▶ [Geometric object motion data]:
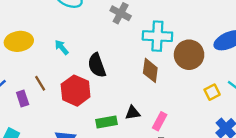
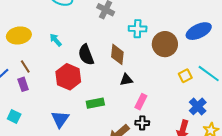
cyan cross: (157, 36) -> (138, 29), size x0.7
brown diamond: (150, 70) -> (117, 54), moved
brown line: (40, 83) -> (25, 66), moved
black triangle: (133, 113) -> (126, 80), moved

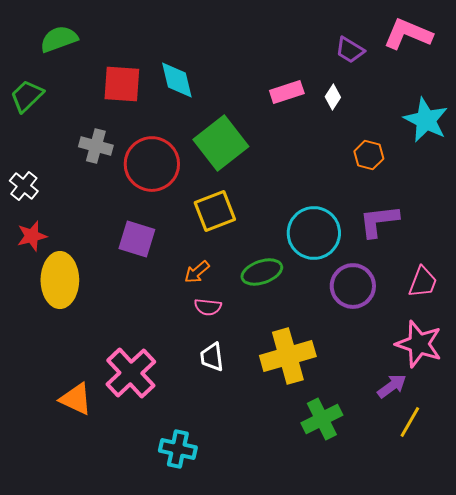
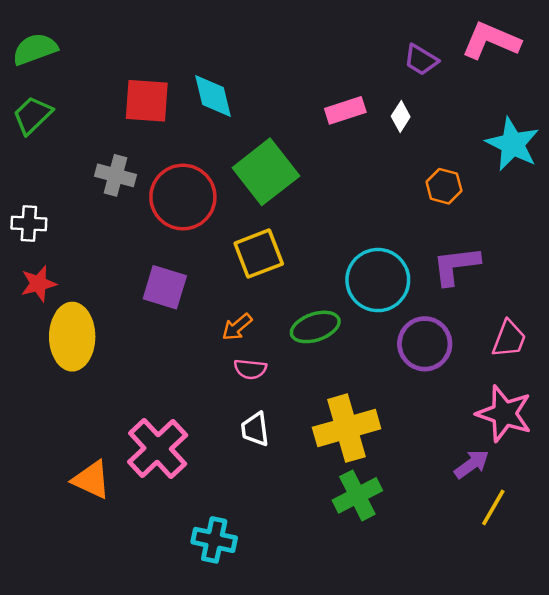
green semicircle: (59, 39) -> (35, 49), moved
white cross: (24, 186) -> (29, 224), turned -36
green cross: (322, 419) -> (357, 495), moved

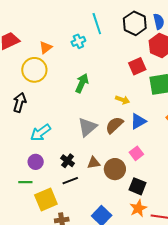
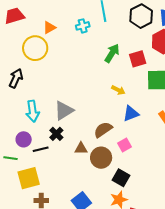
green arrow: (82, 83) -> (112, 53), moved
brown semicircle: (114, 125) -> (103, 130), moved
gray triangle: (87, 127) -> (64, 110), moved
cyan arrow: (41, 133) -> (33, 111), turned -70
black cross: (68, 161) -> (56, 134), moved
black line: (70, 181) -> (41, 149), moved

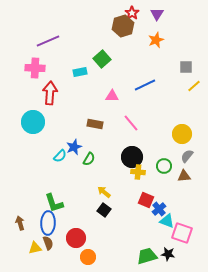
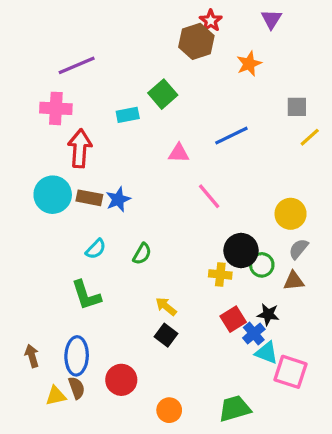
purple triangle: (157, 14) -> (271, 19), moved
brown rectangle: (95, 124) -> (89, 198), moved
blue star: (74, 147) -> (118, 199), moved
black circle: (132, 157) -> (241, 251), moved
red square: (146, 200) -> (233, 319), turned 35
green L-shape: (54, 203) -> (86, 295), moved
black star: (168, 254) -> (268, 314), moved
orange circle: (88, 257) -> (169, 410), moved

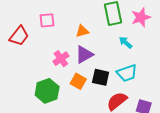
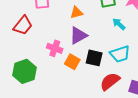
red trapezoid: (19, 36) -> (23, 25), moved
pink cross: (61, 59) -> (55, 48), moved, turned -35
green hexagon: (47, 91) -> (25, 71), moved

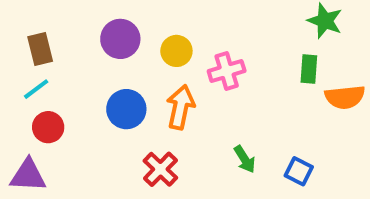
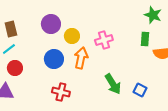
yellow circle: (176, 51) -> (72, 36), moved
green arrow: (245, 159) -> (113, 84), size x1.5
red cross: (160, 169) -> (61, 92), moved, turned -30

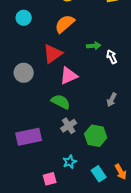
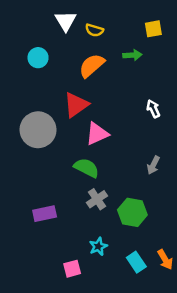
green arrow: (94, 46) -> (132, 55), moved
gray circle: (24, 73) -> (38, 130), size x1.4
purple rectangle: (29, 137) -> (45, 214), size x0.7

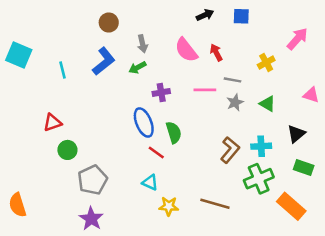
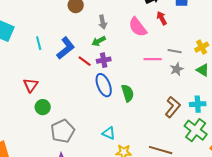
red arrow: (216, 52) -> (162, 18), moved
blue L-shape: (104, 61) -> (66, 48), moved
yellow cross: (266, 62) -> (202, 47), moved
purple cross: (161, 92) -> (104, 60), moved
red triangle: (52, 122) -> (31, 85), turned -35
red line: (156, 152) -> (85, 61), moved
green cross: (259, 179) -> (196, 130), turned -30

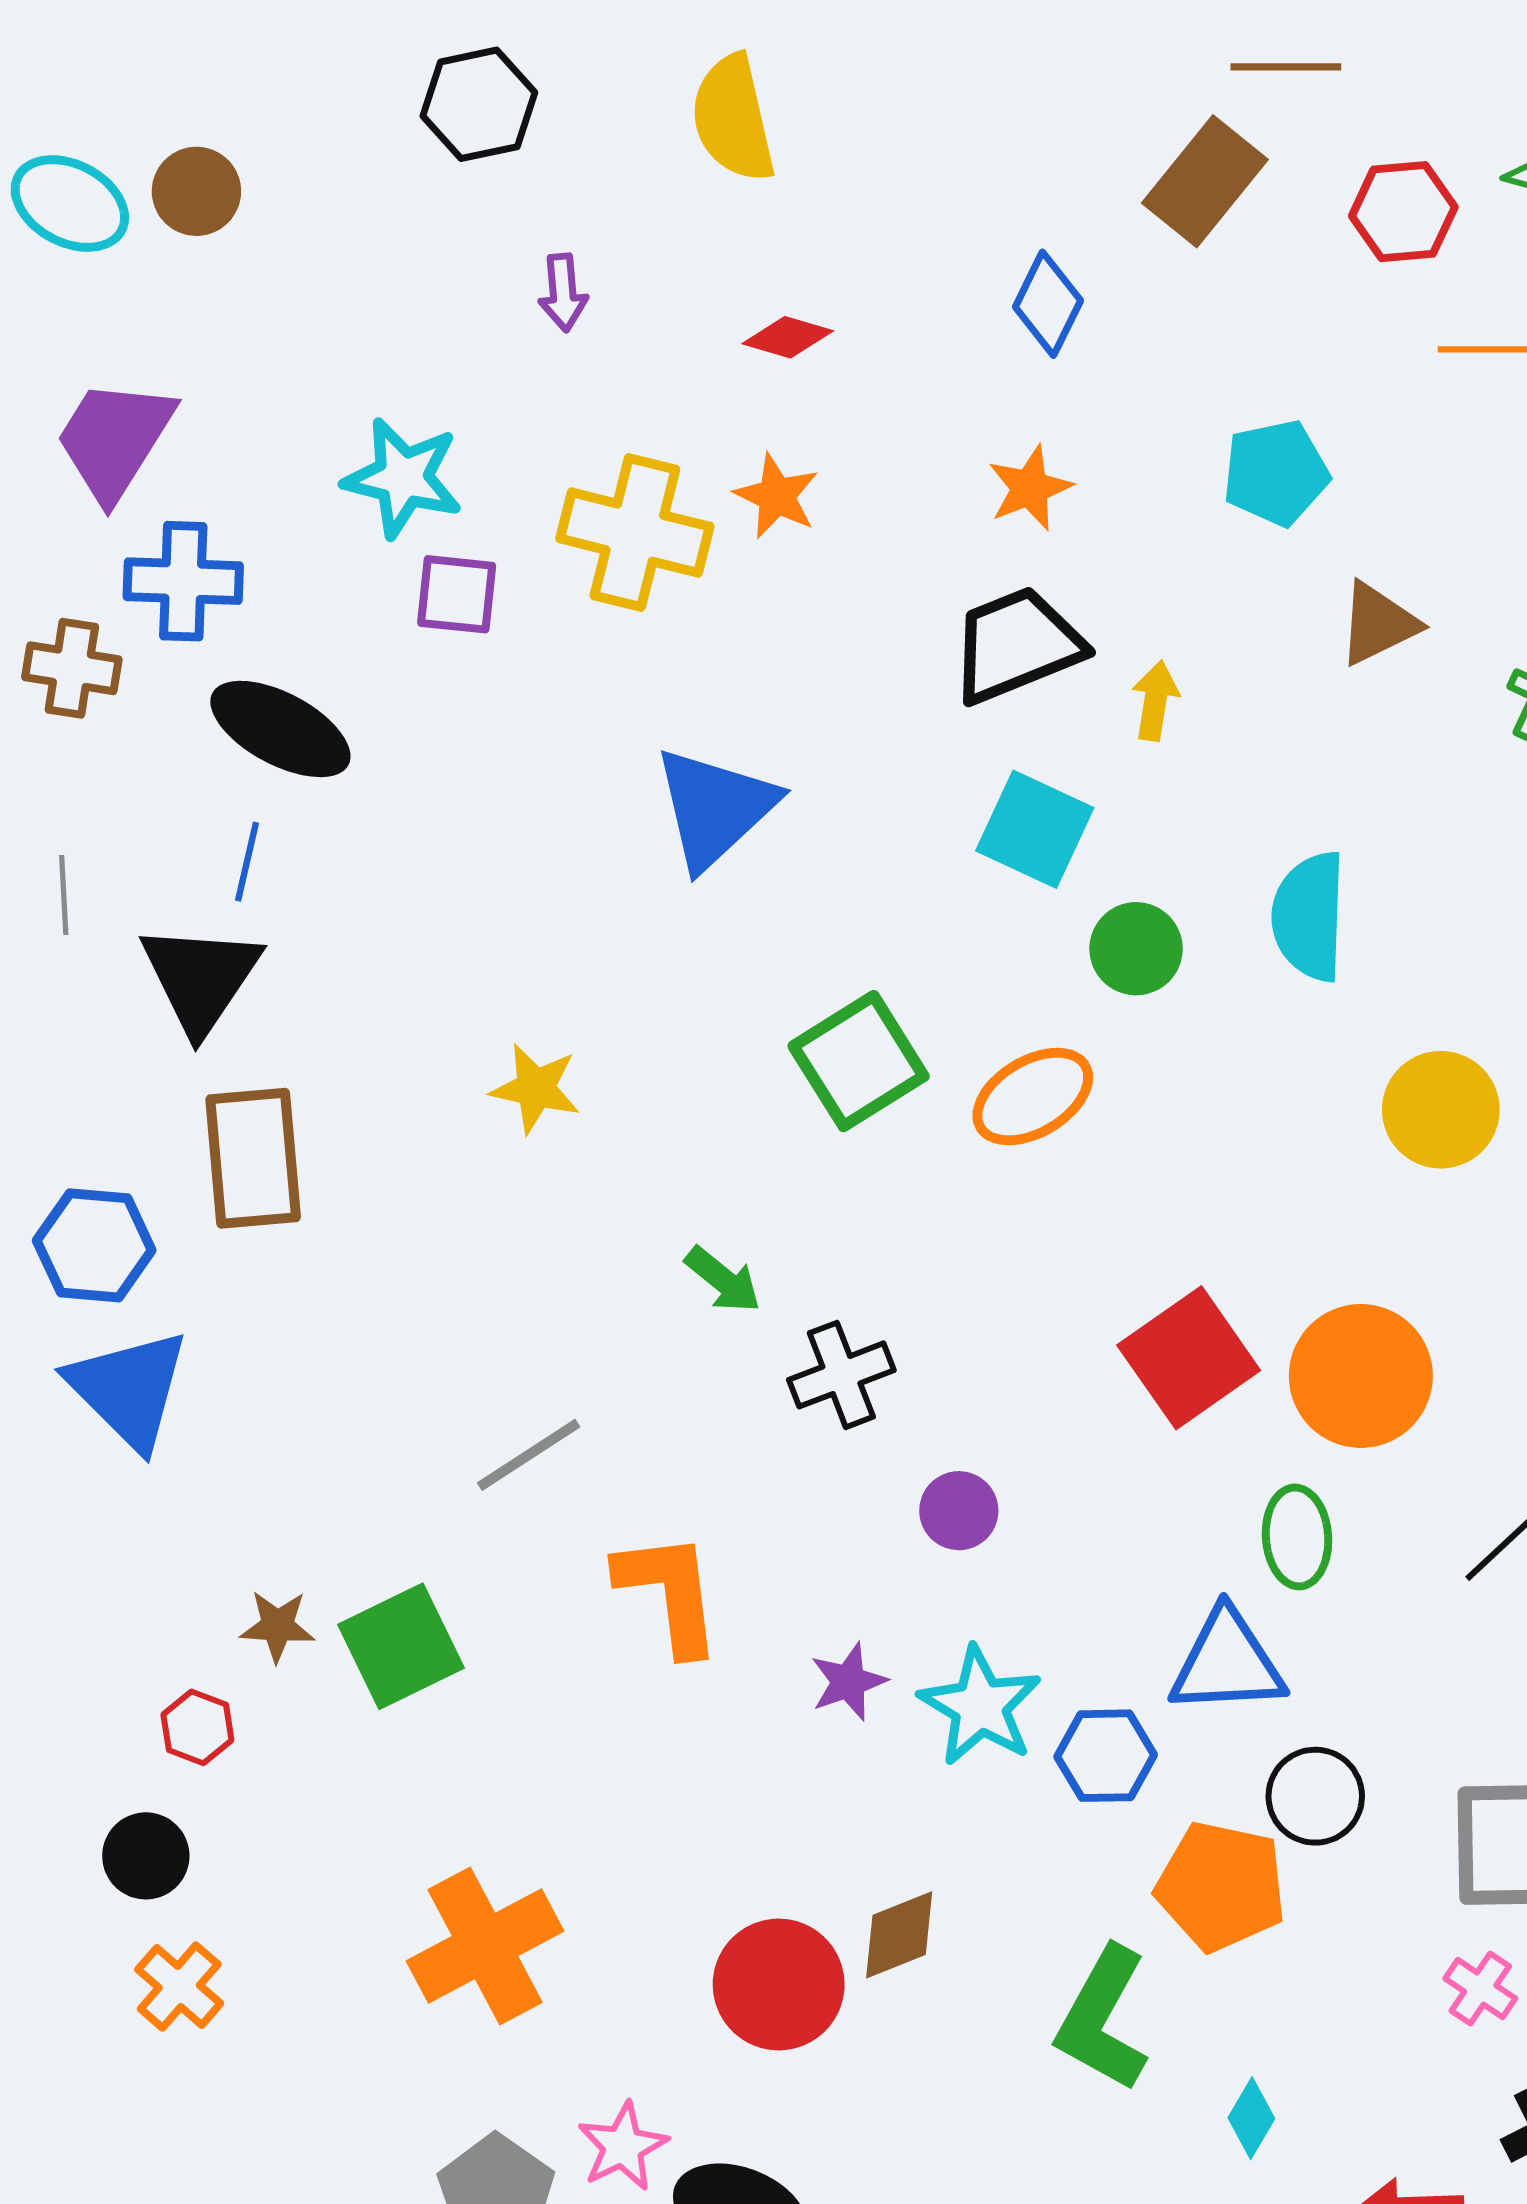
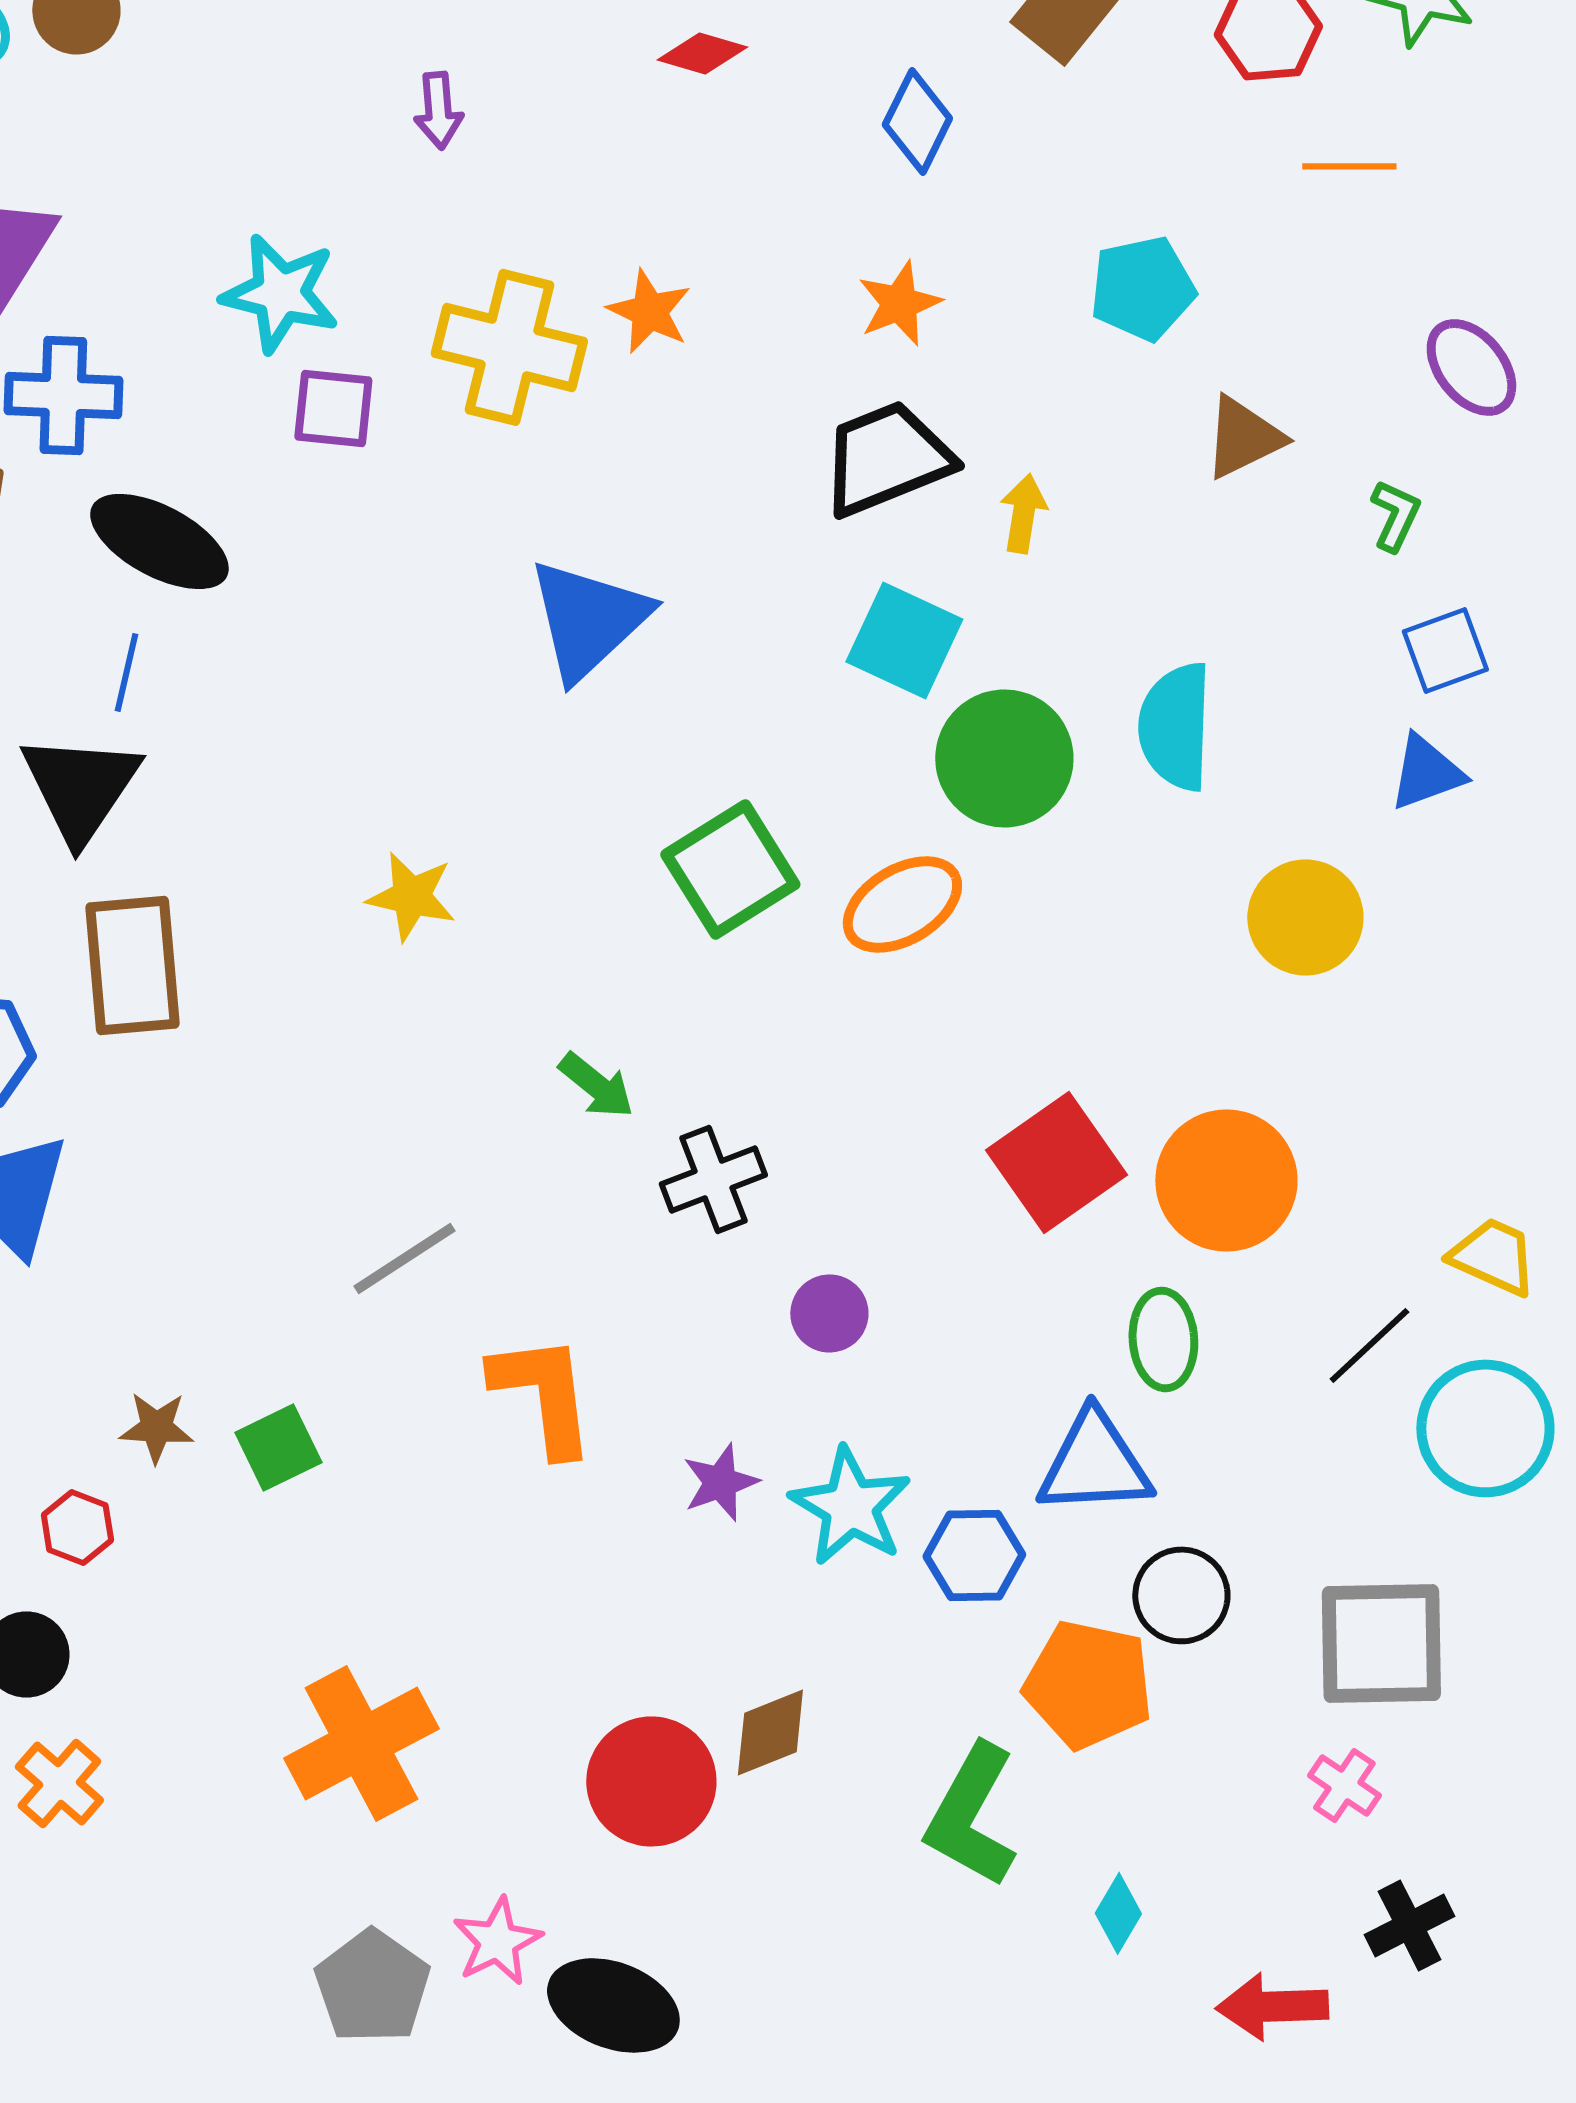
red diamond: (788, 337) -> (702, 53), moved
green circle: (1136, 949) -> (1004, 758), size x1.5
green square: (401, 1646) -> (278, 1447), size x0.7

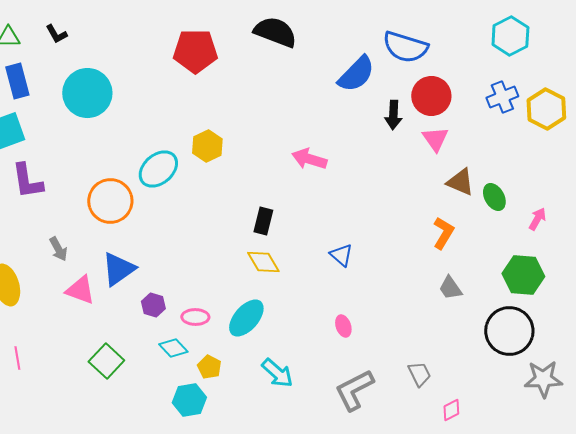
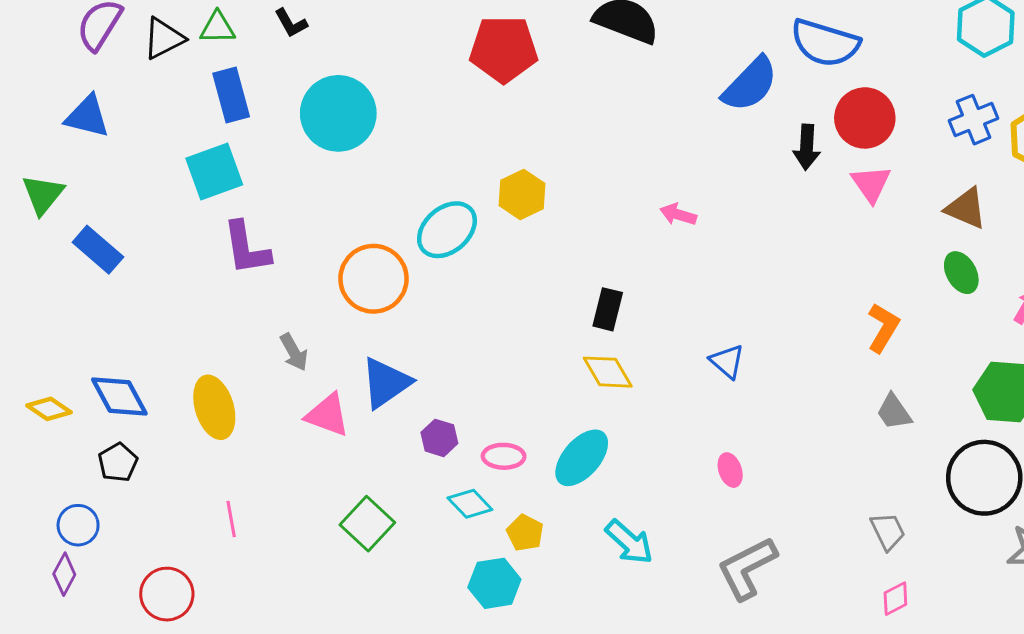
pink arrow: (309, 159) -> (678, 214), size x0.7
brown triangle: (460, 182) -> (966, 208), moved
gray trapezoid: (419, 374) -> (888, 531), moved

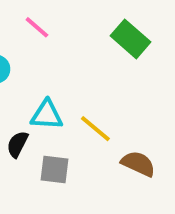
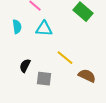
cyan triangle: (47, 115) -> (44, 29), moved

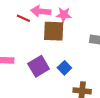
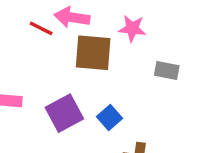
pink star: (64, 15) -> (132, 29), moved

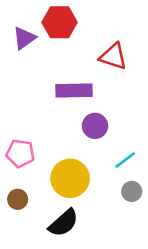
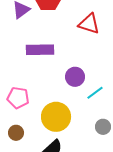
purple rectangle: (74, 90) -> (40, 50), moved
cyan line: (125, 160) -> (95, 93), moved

▶ [What is required]:
What you return must match the lines above from the one with "yellow cross: (266, 62) -> (202, 47), moved" through the one with "red diamond: (788, 337) -> (702, 53), moved" exactly, with both ends included and the pictures excluded.

▶ [Completed exercise]:
yellow cross: (266, 62) -> (202, 47), moved
purple cross: (161, 92) -> (104, 60), moved
red triangle: (52, 122) -> (31, 85), turned -35
red line: (156, 152) -> (85, 61), moved
green cross: (259, 179) -> (196, 130), turned -30

red diamond: (788, 337) -> (702, 53), moved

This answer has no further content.